▸ **WORK REQUEST**:
Begin at the line containing "black arrow: rotated 28 degrees clockwise" and copy each line exactly through the end of the records, leaving out what comes before.

** Opening RECORDS SUPPLIED block **

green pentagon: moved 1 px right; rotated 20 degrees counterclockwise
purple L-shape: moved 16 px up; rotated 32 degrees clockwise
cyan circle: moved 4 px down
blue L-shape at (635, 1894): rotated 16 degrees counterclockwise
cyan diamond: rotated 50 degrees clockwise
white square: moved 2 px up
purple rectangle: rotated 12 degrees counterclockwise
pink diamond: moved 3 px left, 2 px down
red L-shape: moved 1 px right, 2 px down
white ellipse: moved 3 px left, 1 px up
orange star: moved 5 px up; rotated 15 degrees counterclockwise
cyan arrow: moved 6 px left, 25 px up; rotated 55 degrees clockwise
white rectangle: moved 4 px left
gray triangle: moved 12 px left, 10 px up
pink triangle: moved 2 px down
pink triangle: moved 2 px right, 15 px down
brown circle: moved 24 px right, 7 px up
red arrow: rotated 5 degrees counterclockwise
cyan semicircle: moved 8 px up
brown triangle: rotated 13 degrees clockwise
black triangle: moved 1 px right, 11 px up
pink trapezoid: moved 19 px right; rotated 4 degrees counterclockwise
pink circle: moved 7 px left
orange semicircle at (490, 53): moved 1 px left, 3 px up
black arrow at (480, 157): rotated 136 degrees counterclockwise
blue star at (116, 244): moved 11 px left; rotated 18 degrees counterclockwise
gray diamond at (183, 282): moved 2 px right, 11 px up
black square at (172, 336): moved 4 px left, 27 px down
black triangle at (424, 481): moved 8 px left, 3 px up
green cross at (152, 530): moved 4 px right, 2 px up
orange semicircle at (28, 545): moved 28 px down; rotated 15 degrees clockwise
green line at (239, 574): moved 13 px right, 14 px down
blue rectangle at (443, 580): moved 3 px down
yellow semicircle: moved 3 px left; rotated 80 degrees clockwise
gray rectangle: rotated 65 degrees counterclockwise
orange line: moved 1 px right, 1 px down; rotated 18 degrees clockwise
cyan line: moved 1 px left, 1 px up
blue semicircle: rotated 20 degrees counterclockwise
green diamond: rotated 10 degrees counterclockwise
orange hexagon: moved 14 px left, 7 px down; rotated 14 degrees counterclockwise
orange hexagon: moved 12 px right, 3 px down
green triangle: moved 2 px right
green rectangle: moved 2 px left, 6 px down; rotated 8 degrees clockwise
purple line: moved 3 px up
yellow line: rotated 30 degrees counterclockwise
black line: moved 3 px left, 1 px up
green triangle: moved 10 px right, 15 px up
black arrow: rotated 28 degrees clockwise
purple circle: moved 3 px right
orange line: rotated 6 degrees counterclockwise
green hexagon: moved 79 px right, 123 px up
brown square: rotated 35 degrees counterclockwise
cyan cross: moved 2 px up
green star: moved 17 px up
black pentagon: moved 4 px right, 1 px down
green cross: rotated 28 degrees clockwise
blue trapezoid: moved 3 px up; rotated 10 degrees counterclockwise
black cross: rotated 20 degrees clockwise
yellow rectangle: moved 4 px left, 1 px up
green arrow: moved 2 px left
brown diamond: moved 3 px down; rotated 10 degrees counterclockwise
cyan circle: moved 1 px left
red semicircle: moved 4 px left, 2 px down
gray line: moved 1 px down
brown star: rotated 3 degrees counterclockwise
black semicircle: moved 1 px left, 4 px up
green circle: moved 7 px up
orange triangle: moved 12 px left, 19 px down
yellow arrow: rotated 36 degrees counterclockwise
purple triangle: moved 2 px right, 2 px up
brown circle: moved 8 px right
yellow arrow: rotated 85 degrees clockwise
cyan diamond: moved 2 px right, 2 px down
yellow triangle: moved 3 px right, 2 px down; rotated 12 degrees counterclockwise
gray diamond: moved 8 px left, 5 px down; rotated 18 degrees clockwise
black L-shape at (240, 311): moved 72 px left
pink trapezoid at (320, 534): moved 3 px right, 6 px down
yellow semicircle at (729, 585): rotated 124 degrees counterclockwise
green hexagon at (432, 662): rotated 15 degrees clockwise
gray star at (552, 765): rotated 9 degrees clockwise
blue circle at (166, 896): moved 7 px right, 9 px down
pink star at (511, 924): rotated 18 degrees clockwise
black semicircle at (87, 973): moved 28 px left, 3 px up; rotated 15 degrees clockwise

** Closing RECORDS SUPPLIED block **

▸ **ANSWER TO THE PROBLEM**:
black arrow: rotated 28 degrees clockwise
purple circle: moved 3 px right
orange line: rotated 6 degrees counterclockwise
green hexagon: moved 79 px right, 123 px up
brown square: rotated 35 degrees counterclockwise
cyan cross: moved 2 px up
green star: moved 17 px up
black pentagon: moved 4 px right, 1 px down
green cross: rotated 28 degrees clockwise
blue trapezoid: moved 3 px up; rotated 10 degrees counterclockwise
black cross: rotated 20 degrees clockwise
yellow rectangle: moved 4 px left, 1 px up
green arrow: moved 2 px left
brown diamond: moved 3 px down; rotated 10 degrees counterclockwise
cyan circle: moved 1 px left
red semicircle: moved 4 px left, 2 px down
gray line: moved 1 px down
brown star: rotated 3 degrees counterclockwise
black semicircle: moved 1 px left, 4 px up
green circle: moved 7 px up
orange triangle: moved 12 px left, 19 px down
yellow arrow: rotated 36 degrees counterclockwise
purple triangle: moved 2 px right, 2 px up
brown circle: moved 8 px right
yellow arrow: rotated 85 degrees clockwise
cyan diamond: moved 2 px right, 2 px down
yellow triangle: moved 3 px right, 2 px down; rotated 12 degrees counterclockwise
gray diamond: moved 8 px left, 5 px down; rotated 18 degrees clockwise
black L-shape at (240, 311): moved 72 px left
pink trapezoid at (320, 534): moved 3 px right, 6 px down
yellow semicircle at (729, 585): rotated 124 degrees counterclockwise
green hexagon at (432, 662): rotated 15 degrees clockwise
gray star at (552, 765): rotated 9 degrees clockwise
blue circle at (166, 896): moved 7 px right, 9 px down
pink star at (511, 924): rotated 18 degrees clockwise
black semicircle at (87, 973): moved 28 px left, 3 px up; rotated 15 degrees clockwise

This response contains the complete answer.